#### INSTRUCTIONS TO FOLLOW
Keep the wording of the records intact as you retype them, and omit every image.
----------------
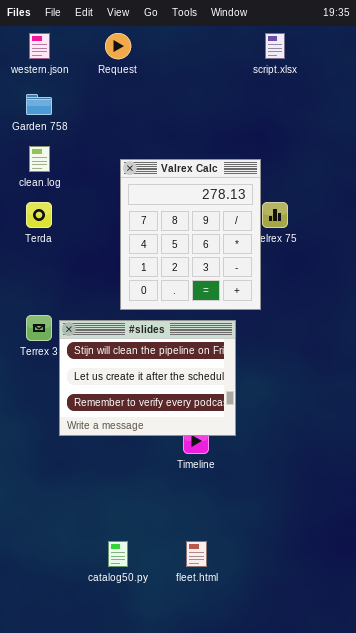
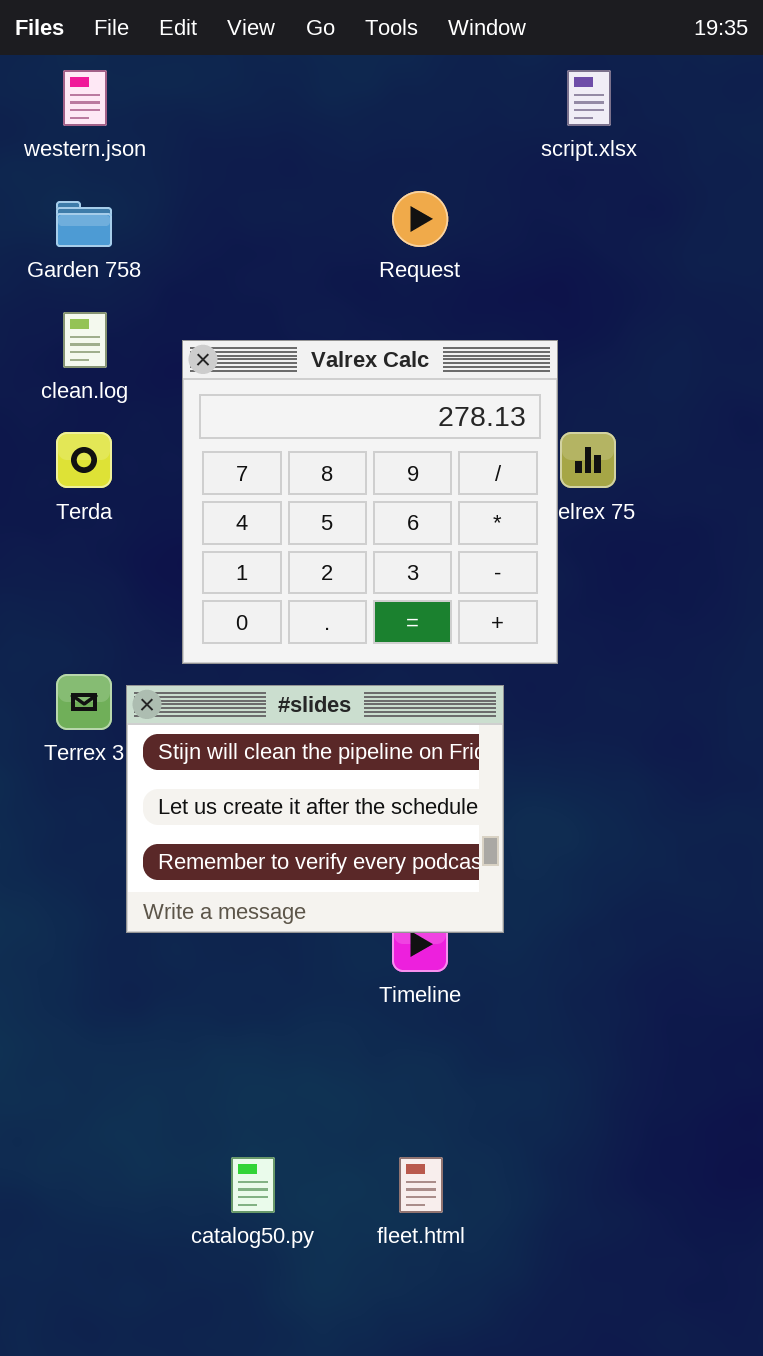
Request: [105,33,131,59] -> [392,191,448,247], moved
Valrex Calc: [120,159,261,310] -> [182,340,558,664], resized

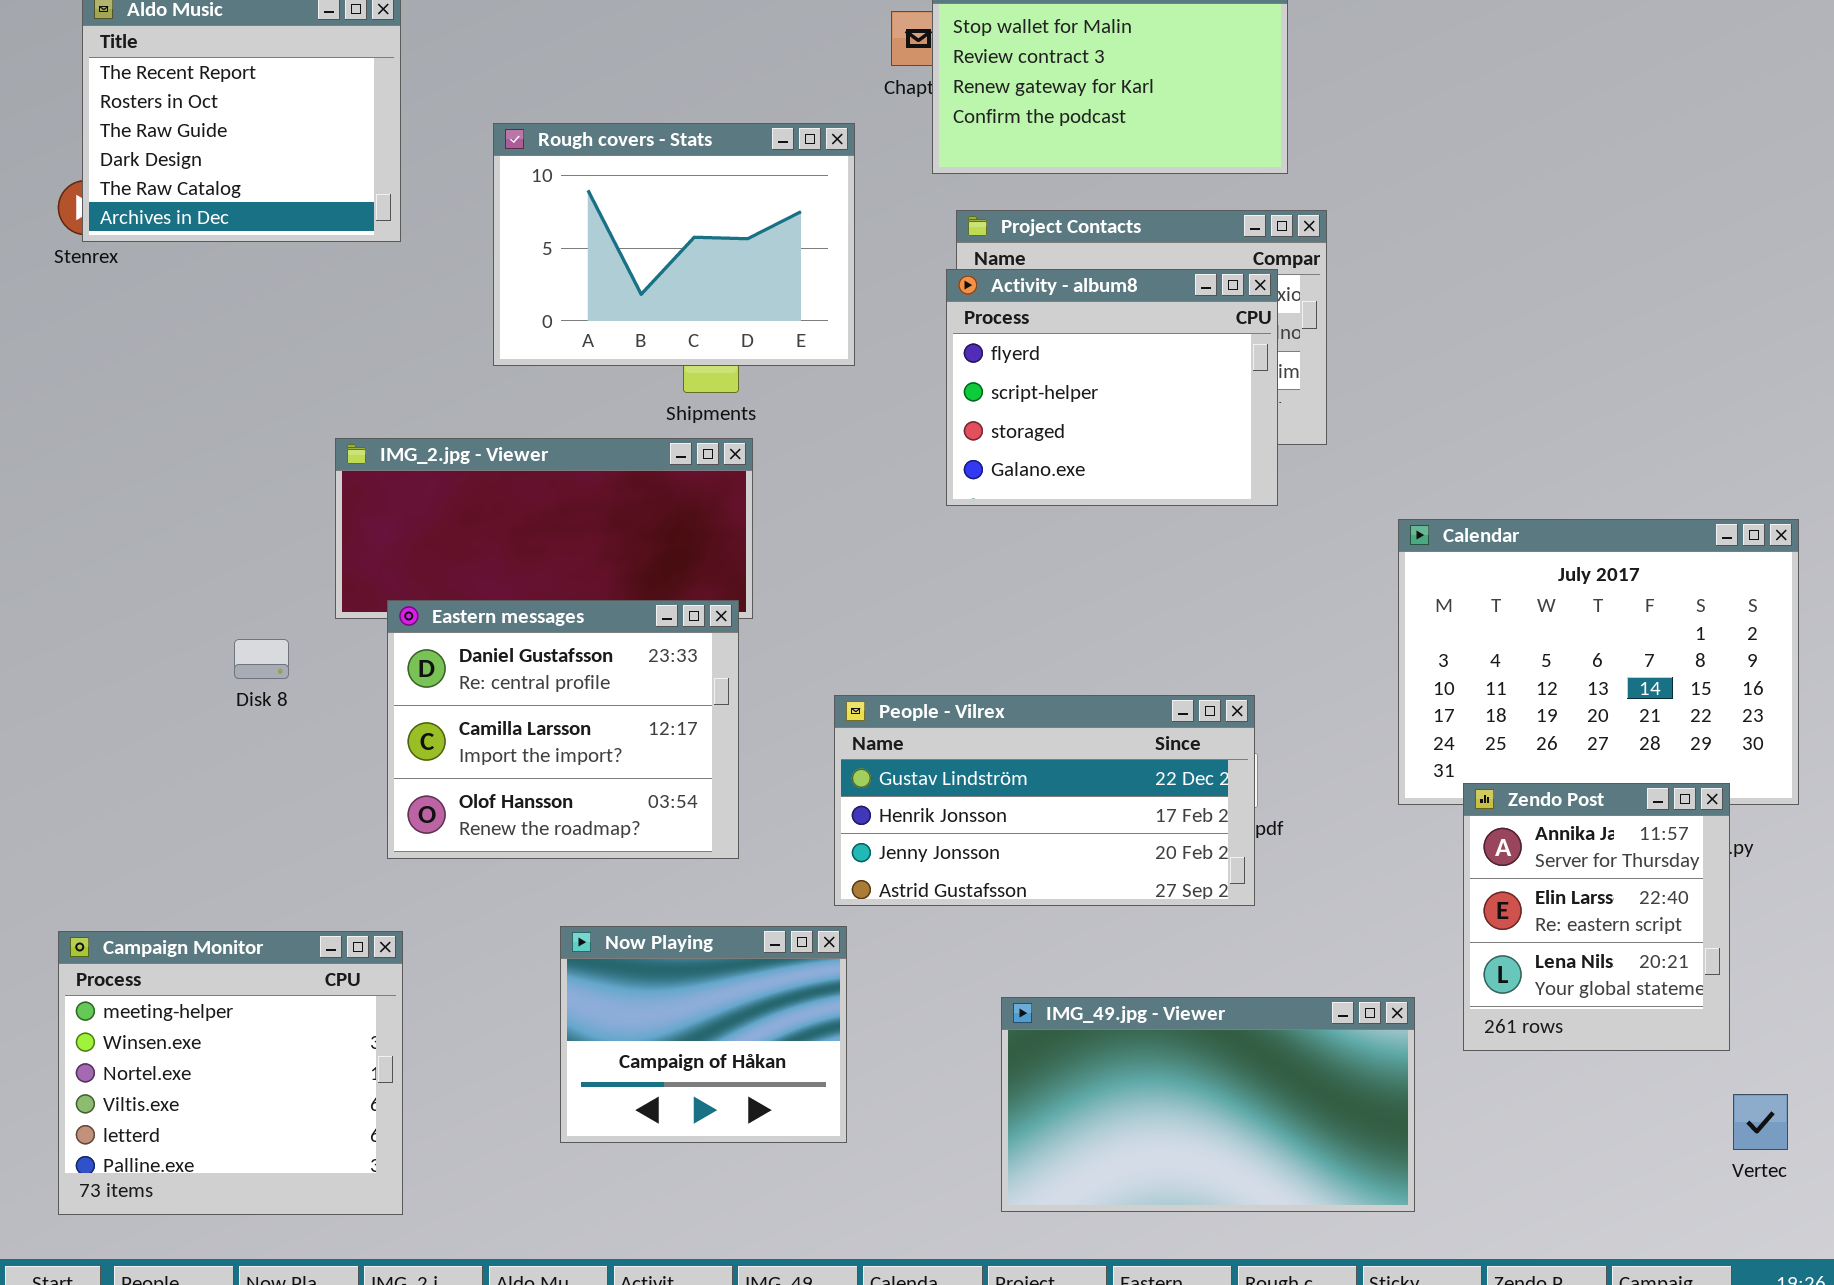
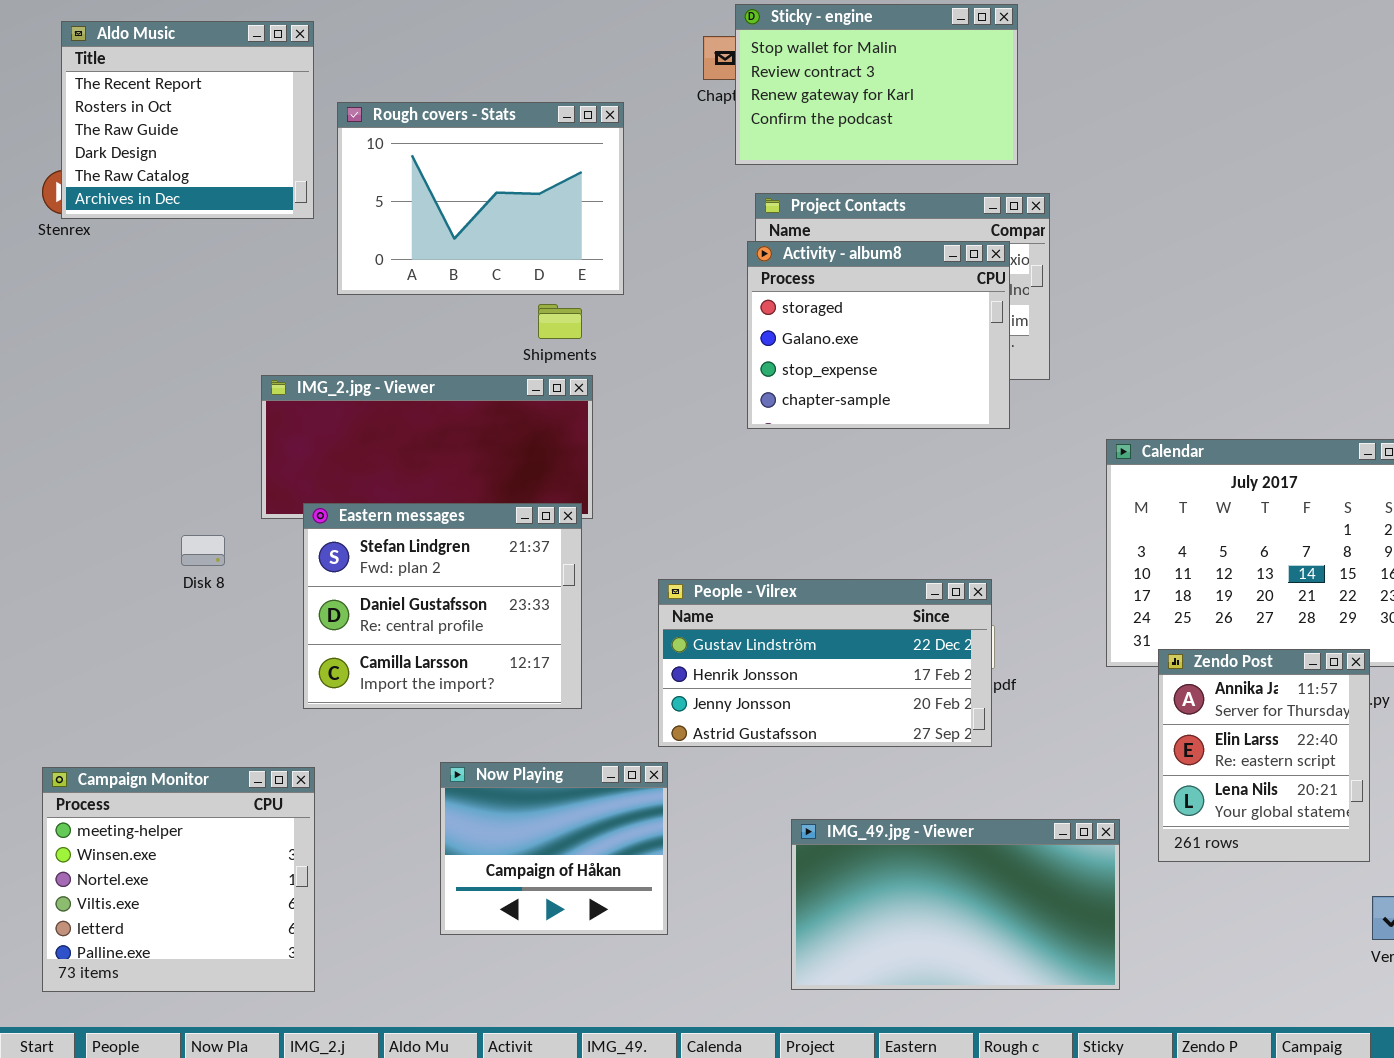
Rough covers - Stats: [493,123,855,366] -> [337,102,624,295], moved
Activity - album8: [946,269,1278,506] -> [747,241,1010,429], scrolled down 2 rows
Eastern messages: [387,600,739,859] -> [303,503,582,709], scrolled up 1 row

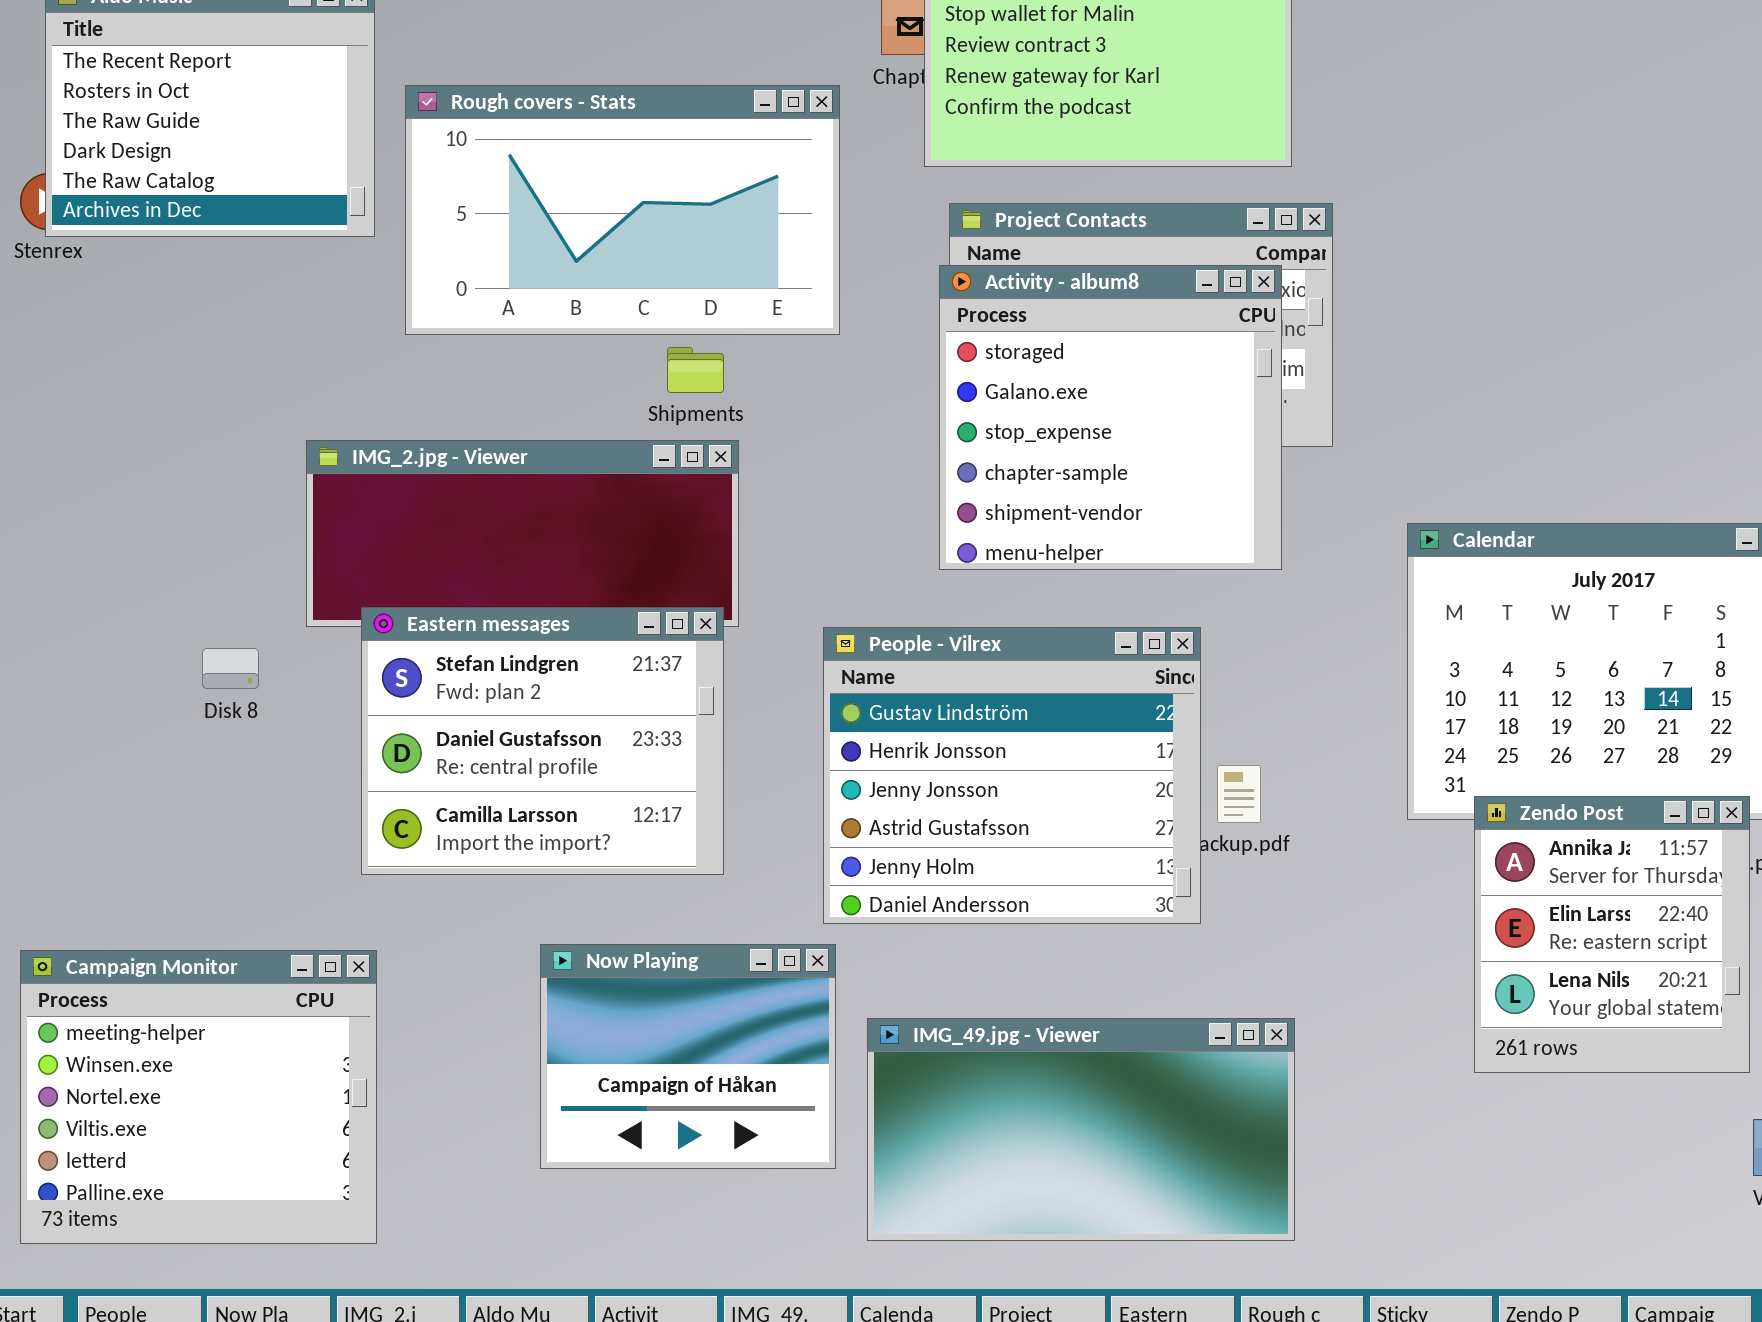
Rough covers - Stats: [337,102,624,295] -> [405,85,840,335], resized
Activity - album8: [747,241,1010,429] -> [939,265,1282,570], resized
People - Vilrex: [658,579,992,747] -> [823,627,1201,924], resized
IMG_49.jpg - Viewer: [791,819,1120,990] -> [867,1018,1295,1241], moved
----------------
#### ANSWER SPACE
Request: [105,33,131,59] -> [392,191,448,247], moved
Valrex Calc: [120,159,261,310] -> [182,340,558,664], resized

Rough covers - Stats: [493,123,855,366] -> [337,102,624,295], moved
Activity - album8: [946,269,1278,506] -> [747,241,1010,429], scrolled down 2 rows
Eastern messages: [387,600,739,859] -> [303,503,582,709], scrolled up 1 row

Rough covers - Stats: [337,102,624,295] -> [405,85,840,335], resized
Activity - album8: [747,241,1010,429] -> [939,265,1282,570], resized
People - Vilrex: [658,579,992,747] -> [823,627,1201,924], resized
IMG_49.jpg - Viewer: [791,819,1120,990] -> [867,1018,1295,1241], moved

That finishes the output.